◆ EXERCISE INSTRUCTIONS
Both ends included, set down the lines from the line containing "U1 pin IN: VBUS -> GND" through the last line of the records below, without pictures.

Start of PROVIDED ENTRIES

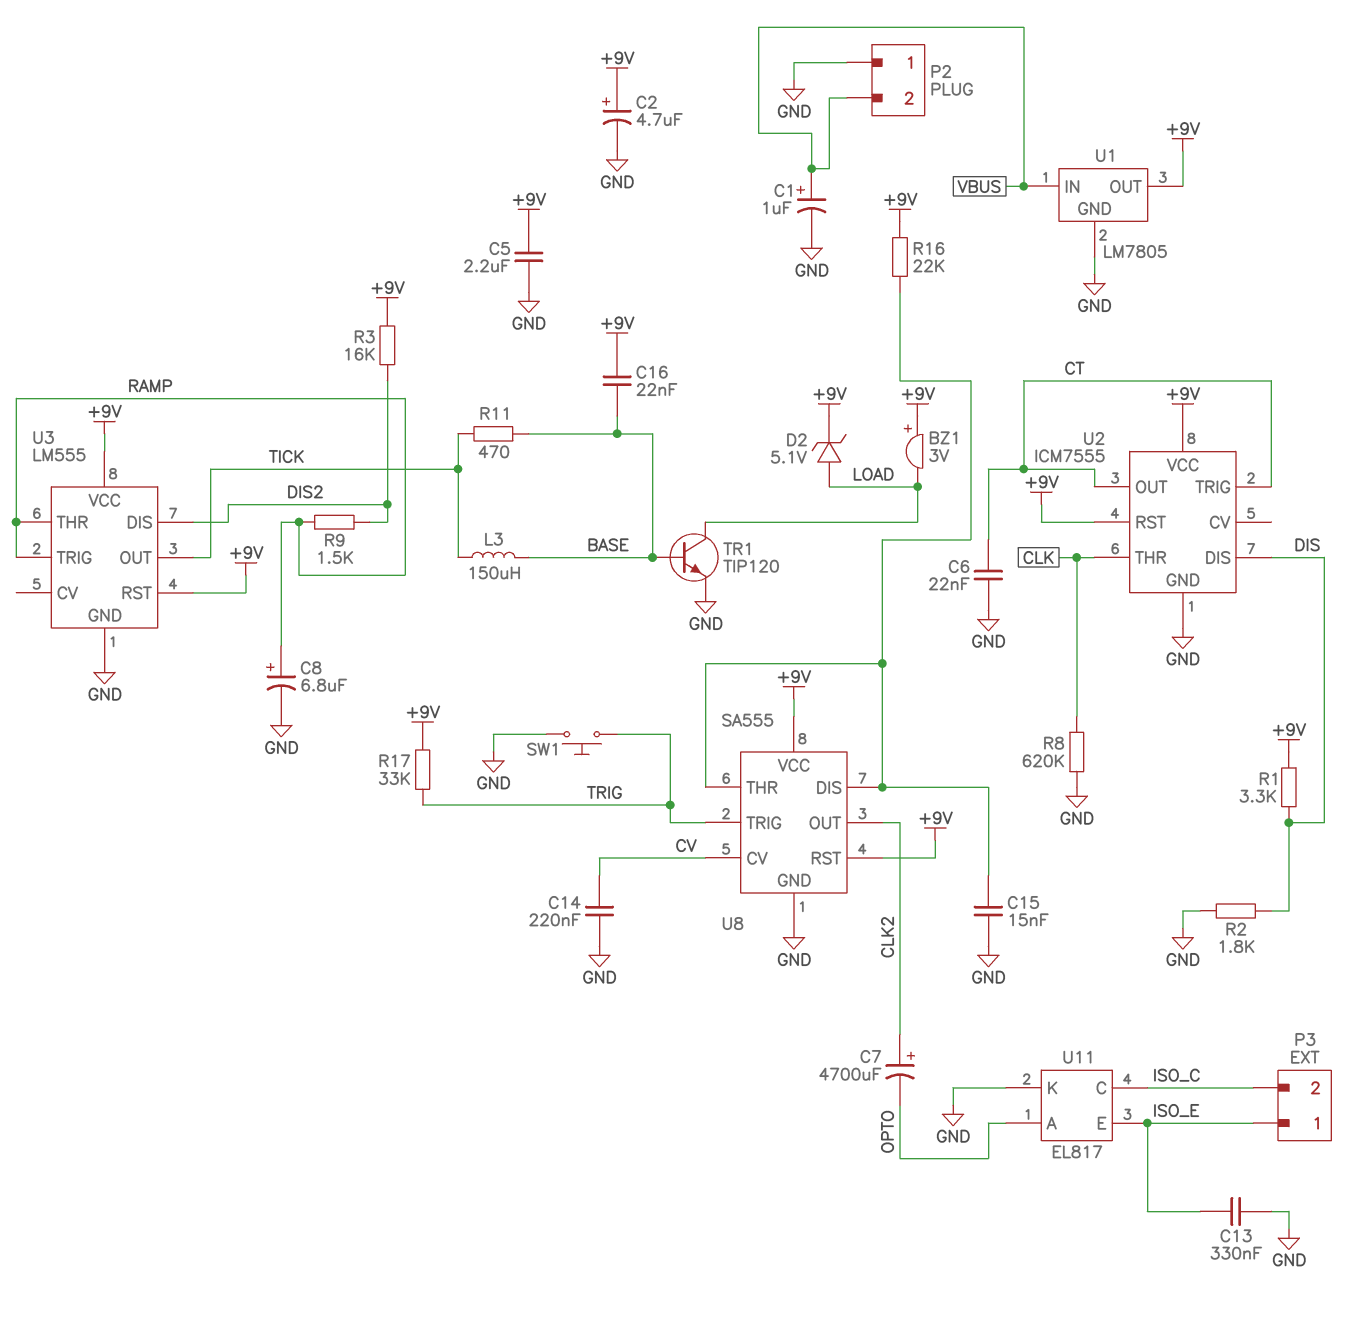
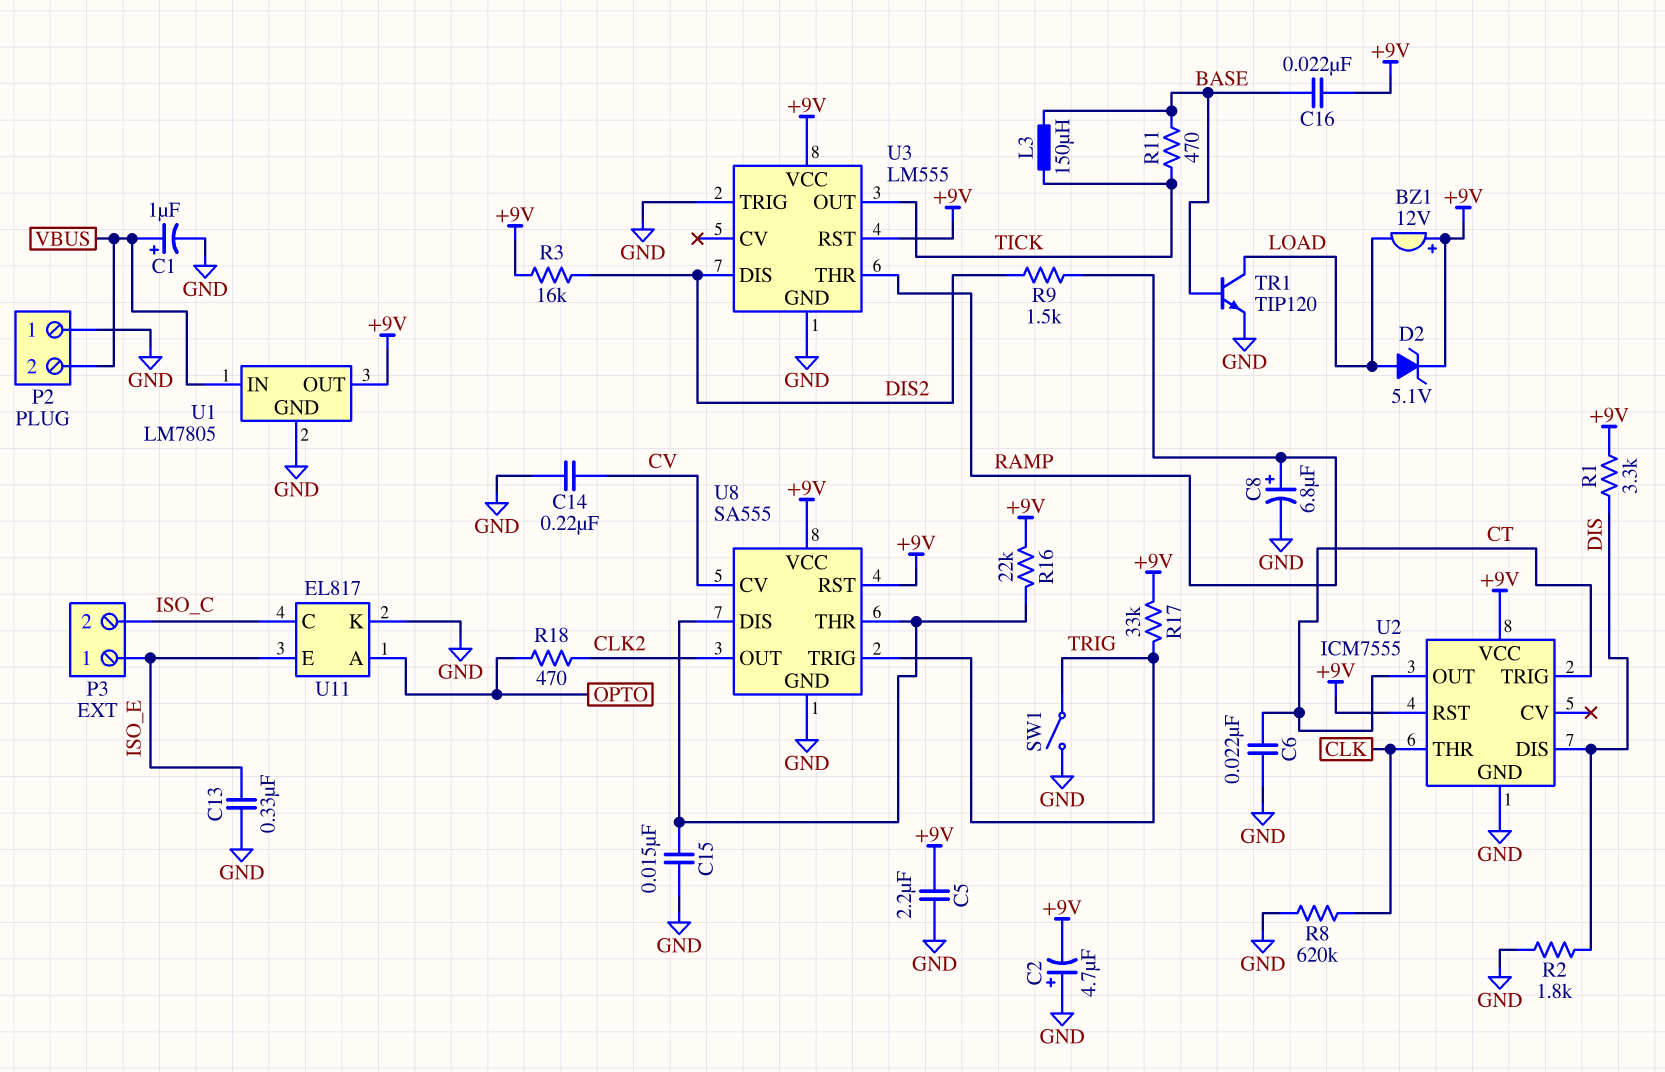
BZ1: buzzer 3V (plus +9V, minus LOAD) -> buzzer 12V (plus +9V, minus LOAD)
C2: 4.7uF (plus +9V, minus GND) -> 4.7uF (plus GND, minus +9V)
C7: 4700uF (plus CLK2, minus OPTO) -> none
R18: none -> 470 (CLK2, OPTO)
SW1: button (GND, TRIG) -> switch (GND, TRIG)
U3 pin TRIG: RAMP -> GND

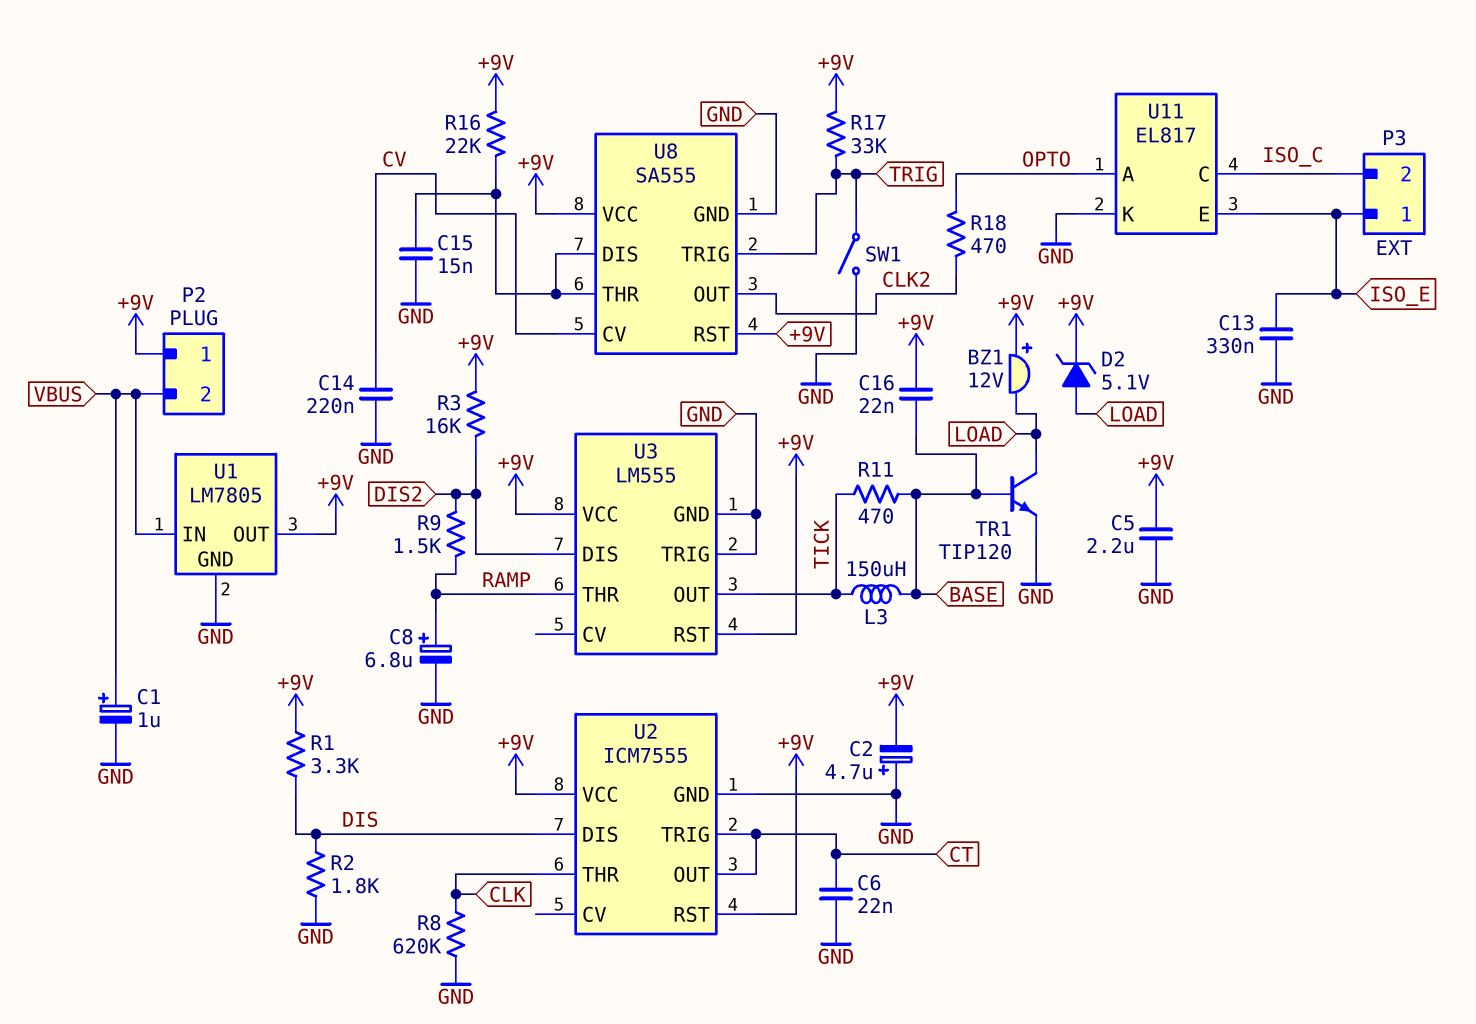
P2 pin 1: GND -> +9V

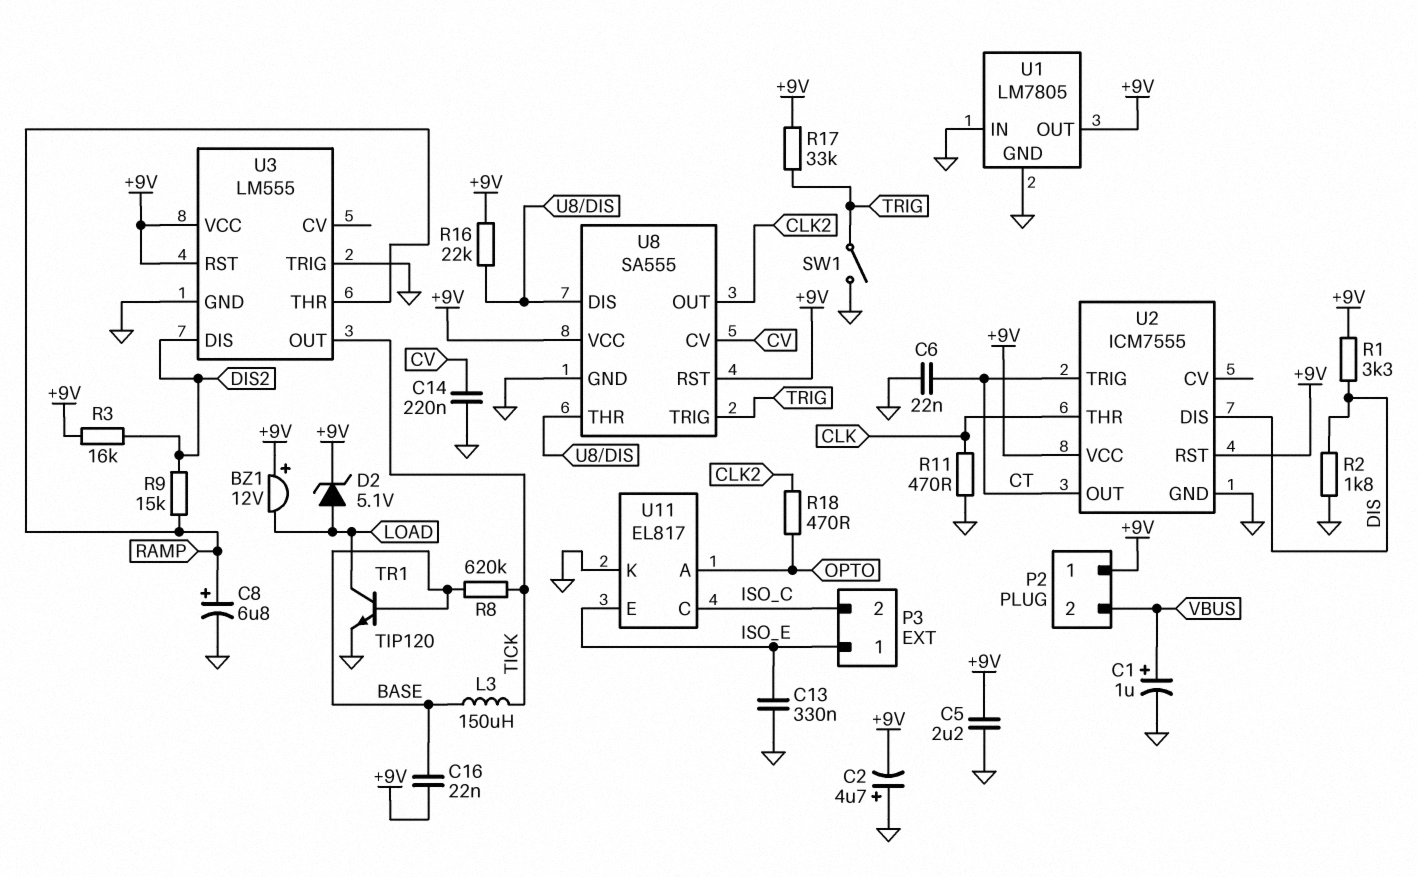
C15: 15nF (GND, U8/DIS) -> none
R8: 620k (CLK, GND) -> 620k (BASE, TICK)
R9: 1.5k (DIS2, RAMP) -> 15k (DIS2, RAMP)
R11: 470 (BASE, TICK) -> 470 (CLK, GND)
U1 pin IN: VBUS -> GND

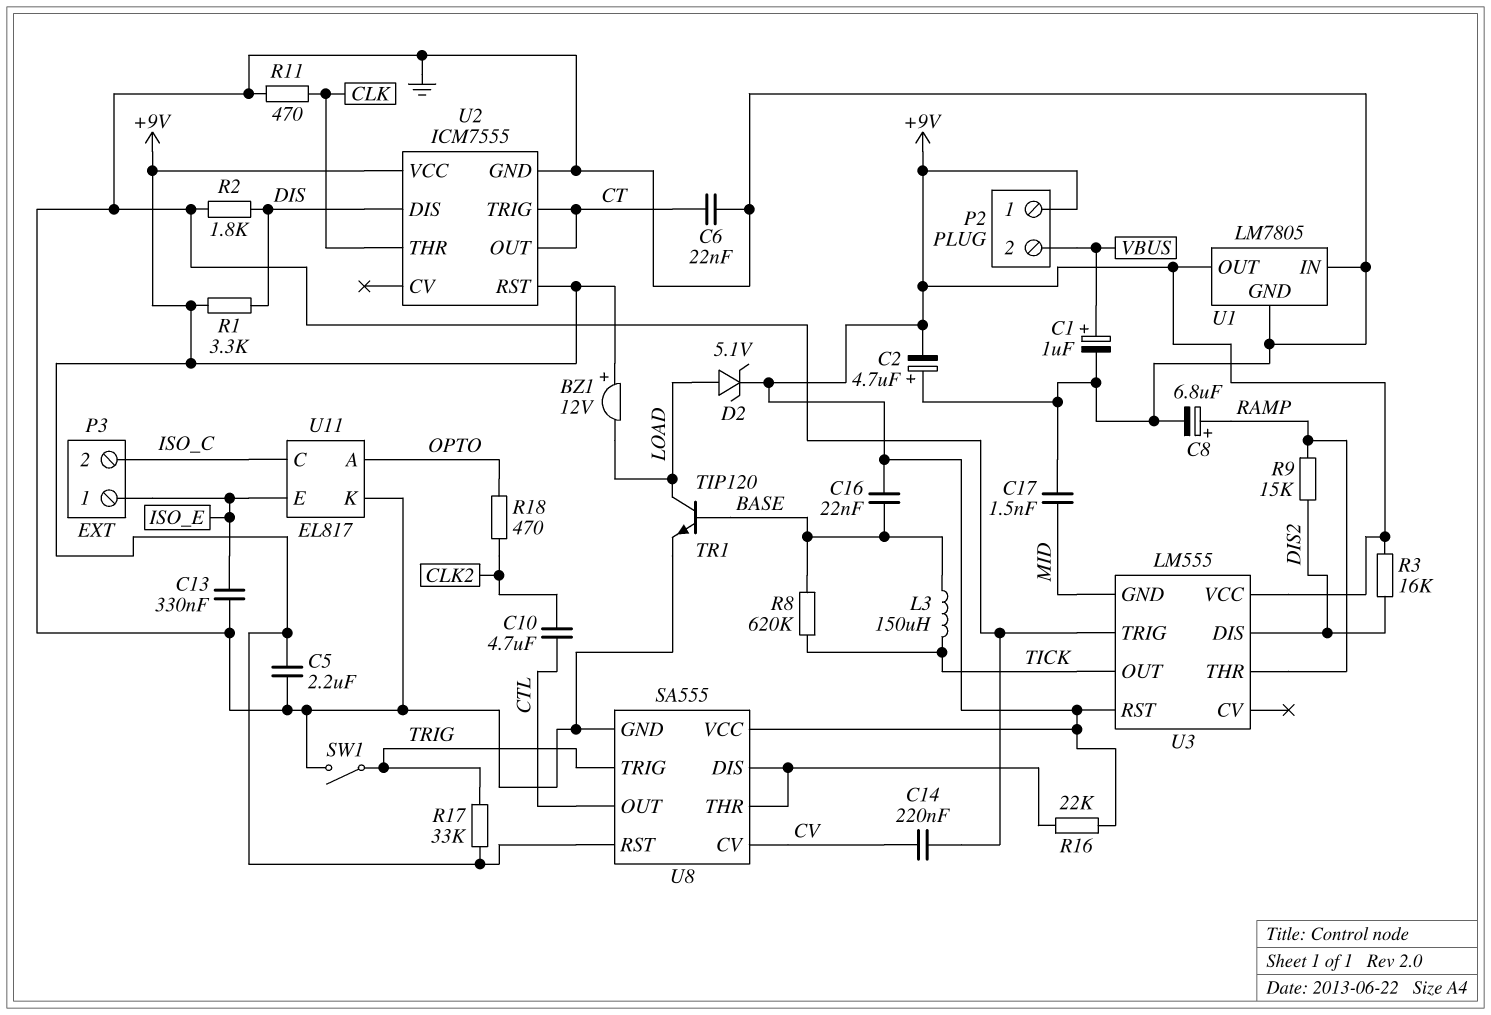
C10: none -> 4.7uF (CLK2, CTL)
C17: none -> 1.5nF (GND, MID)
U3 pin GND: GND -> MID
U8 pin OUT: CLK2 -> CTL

End of PROVIDED ENTRIES

◆ EXERCISE OUTPUT
U1 pin IN: VBUS -> GND

C10: none -> 4.7uF (CLK2, CTL)
C17: none -> 1.5nF (GND, MID)
U3 pin GND: GND -> MID
U8 pin OUT: CLK2 -> CTL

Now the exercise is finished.